┌─ Data listing

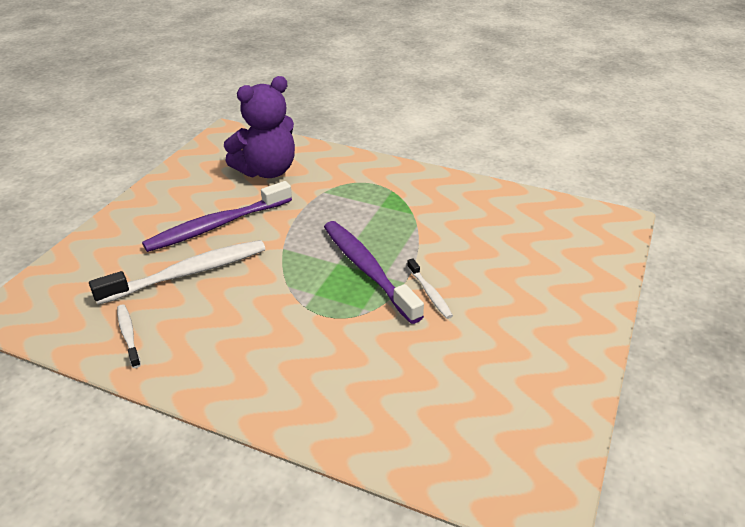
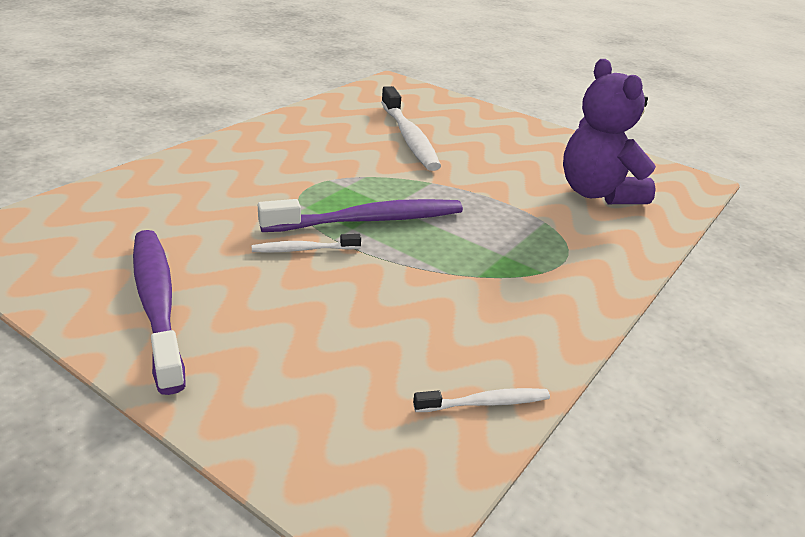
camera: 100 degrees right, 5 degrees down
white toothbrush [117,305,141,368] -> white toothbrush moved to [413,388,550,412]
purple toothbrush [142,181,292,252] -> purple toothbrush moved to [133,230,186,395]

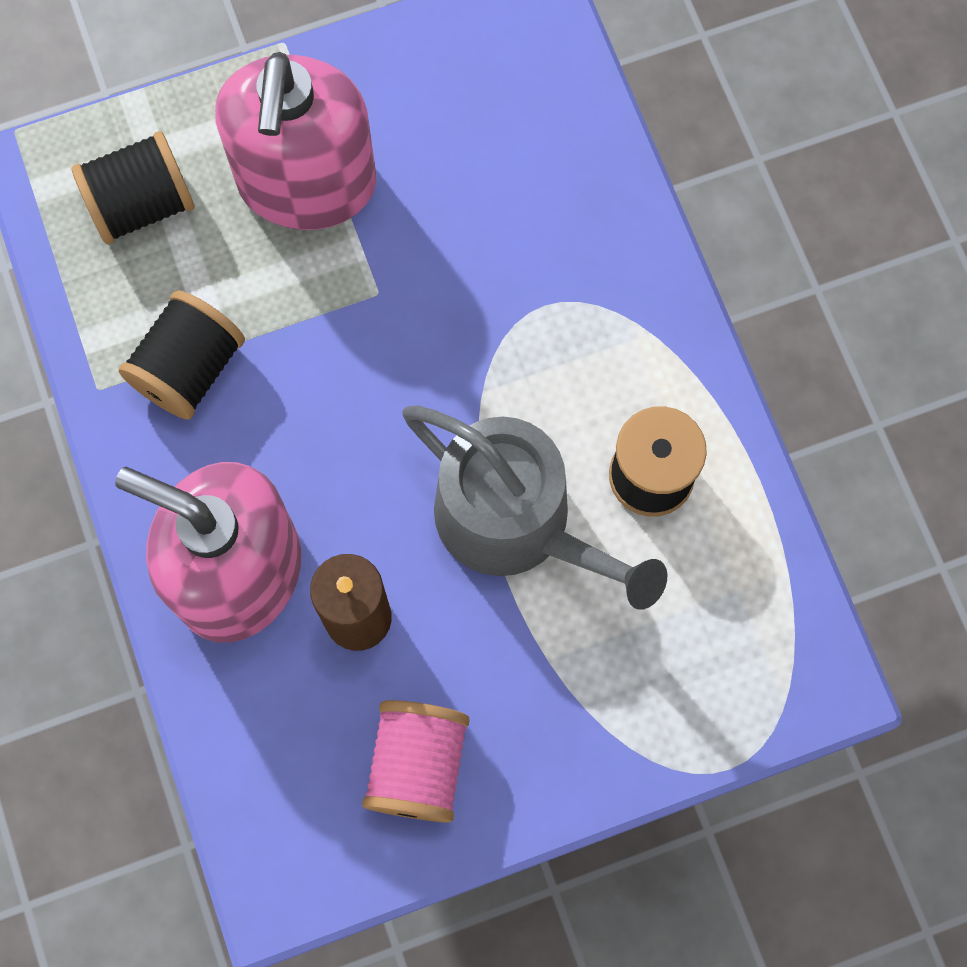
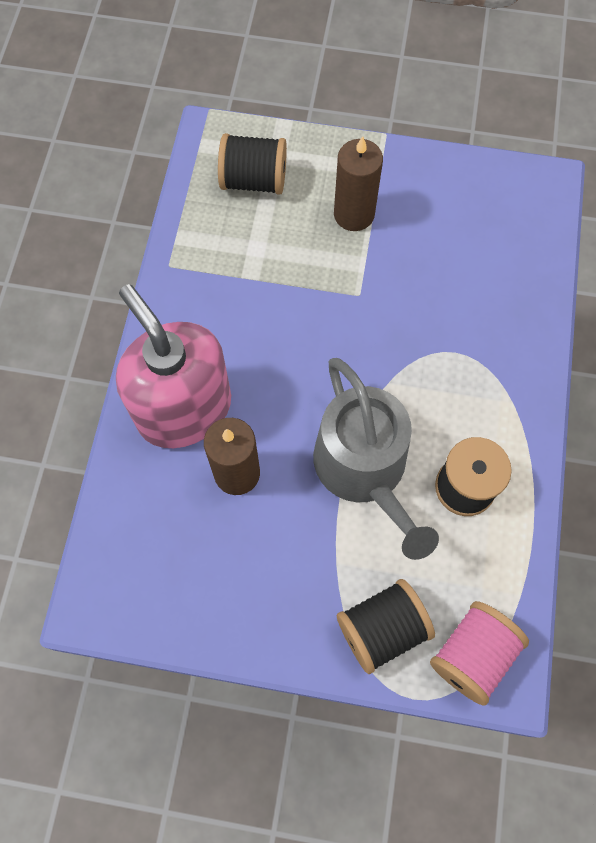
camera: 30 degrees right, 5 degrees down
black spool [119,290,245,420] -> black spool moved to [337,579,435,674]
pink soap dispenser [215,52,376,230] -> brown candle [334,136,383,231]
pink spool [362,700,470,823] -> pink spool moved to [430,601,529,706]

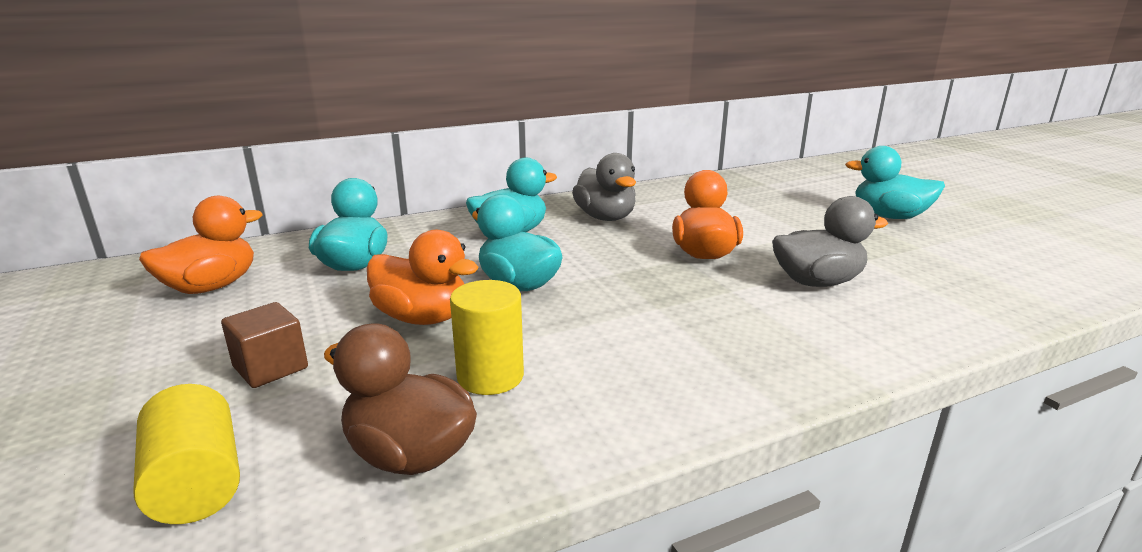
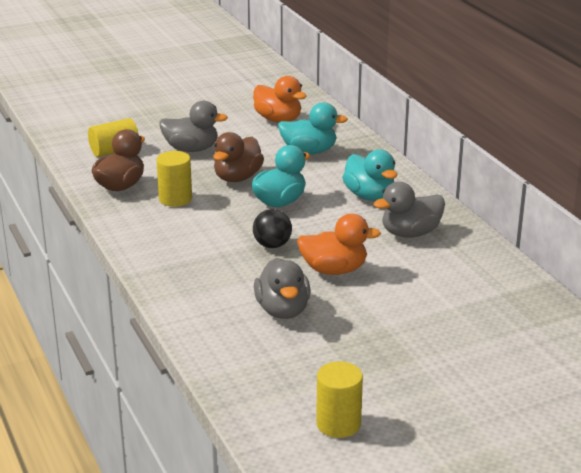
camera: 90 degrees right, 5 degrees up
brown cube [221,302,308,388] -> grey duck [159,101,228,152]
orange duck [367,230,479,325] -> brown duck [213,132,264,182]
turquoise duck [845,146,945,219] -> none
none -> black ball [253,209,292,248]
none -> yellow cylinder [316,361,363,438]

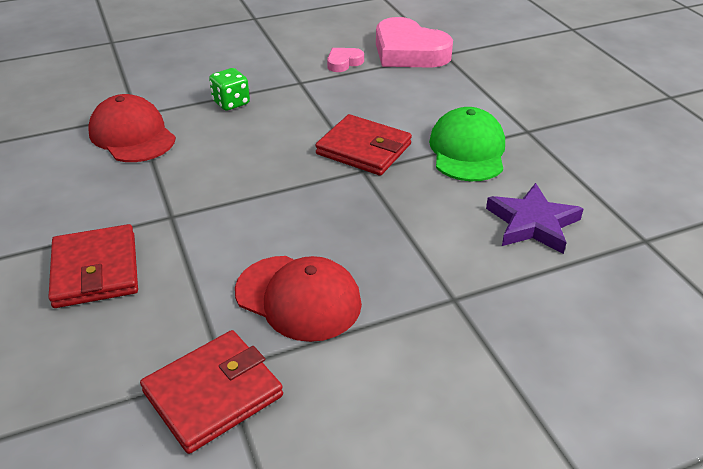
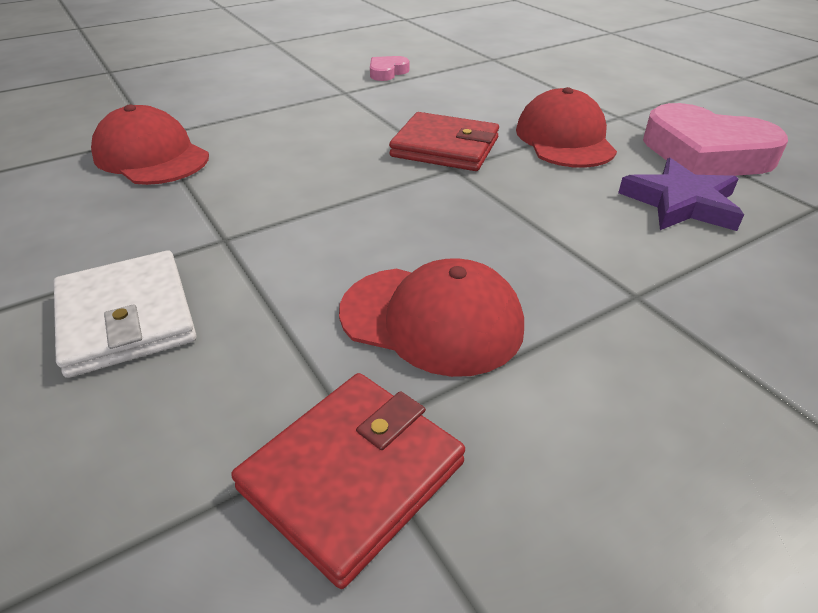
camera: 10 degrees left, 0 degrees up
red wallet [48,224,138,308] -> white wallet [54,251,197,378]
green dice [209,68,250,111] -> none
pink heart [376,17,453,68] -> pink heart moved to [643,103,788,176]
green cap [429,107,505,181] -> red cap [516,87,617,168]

└─

◆ What needs to be done ◆
When you reach the line containing "pink spool [362,700,470,823]" in the entries above, please retype it and each line after it through the last one, exactly, without the pictures.

◆ Result below ◆
pink spool [362,700,470,823] -> pink spool moved to [430,601,529,706]

camera: 90 degrees right, 5 degrees up
brown cube [221,302,308,388] -> grey duck [159,101,228,152]
orange duck [367,230,479,325] -> brown duck [213,132,264,182]
turquoise duck [845,146,945,219] -> none
none -> black ball [253,209,292,248]
none -> yellow cylinder [316,361,363,438]

camera: 10 degrees left, 0 degrees up
red wallet [48,224,138,308] -> white wallet [54,251,197,378]
green dice [209,68,250,111] -> none
pink heart [376,17,453,68] -> pink heart moved to [643,103,788,176]
green cap [429,107,505,181] -> red cap [516,87,617,168]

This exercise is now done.